_Extracted entries_
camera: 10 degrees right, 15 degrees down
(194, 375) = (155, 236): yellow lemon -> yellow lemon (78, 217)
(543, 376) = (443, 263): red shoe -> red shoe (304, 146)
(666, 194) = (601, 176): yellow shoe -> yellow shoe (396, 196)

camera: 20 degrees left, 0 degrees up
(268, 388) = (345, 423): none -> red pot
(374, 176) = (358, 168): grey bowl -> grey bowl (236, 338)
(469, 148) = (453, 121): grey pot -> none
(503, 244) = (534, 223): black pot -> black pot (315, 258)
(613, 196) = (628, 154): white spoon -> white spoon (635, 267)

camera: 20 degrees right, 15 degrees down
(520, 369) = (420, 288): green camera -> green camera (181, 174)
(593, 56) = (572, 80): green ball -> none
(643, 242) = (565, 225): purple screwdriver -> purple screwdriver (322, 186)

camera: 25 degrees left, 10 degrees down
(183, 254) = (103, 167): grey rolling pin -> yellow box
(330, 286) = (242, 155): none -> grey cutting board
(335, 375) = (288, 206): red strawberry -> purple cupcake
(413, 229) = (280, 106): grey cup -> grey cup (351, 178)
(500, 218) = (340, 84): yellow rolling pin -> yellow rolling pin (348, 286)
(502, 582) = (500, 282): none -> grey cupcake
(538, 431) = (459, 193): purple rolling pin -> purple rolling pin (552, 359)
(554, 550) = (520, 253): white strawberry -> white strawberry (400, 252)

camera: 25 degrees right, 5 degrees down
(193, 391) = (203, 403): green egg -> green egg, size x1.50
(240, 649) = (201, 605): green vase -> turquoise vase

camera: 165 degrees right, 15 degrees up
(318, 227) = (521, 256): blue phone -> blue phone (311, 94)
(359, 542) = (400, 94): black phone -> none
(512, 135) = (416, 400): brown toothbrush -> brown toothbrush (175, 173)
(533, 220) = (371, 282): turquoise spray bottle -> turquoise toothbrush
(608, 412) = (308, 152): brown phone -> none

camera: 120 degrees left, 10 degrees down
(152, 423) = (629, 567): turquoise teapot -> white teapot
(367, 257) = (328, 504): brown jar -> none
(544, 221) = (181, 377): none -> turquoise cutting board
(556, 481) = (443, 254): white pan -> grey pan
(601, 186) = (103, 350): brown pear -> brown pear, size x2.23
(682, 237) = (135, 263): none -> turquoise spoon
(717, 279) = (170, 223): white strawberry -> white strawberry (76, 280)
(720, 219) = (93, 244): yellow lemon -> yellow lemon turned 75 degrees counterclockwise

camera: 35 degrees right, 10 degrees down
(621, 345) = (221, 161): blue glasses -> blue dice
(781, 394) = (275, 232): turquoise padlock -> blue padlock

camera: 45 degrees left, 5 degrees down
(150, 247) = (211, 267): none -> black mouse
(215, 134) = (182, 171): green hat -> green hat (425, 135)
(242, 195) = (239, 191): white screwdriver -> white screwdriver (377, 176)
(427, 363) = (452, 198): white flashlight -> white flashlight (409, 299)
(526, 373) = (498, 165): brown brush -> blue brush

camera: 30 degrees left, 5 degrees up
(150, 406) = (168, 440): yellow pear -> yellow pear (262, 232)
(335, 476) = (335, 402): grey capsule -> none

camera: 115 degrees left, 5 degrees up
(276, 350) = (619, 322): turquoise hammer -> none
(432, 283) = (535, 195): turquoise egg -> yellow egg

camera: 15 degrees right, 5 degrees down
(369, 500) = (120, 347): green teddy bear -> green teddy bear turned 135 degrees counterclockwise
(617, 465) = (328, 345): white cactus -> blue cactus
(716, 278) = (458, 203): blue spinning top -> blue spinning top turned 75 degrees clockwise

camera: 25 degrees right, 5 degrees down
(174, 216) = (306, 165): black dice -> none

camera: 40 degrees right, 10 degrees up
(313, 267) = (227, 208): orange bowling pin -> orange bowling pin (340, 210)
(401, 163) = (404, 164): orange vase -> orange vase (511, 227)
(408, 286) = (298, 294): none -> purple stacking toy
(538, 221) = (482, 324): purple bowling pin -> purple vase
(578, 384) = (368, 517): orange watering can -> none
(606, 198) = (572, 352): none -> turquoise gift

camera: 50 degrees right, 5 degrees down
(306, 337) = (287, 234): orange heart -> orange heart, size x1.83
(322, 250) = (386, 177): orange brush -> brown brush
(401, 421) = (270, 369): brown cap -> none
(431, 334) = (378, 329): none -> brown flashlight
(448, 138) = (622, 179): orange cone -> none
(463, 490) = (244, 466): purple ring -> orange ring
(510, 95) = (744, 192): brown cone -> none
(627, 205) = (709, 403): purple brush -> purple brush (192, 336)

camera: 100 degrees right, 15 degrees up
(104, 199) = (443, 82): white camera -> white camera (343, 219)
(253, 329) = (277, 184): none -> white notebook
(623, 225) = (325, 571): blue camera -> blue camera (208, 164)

_Exercise brief_
Scan the material above for "grey". Copy every line where it appears.

_Answer for this exercise_
(374, 176) = (358, 168): grey bowl -> grey bowl (236, 338)
(469, 148) = (453, 121): grey pot -> none
(183, 254) = (103, 167): grey rolling pin -> yellow box
(330, 286) = (242, 155): none -> grey cutting board
(413, 229) = (280, 106): grey cup -> grey cup (351, 178)
(502, 582) = (500, 282): none -> grey cupcake
(556, 481) = (443, 254): white pan -> grey pan
(335, 476) = (335, 402): grey capsule -> none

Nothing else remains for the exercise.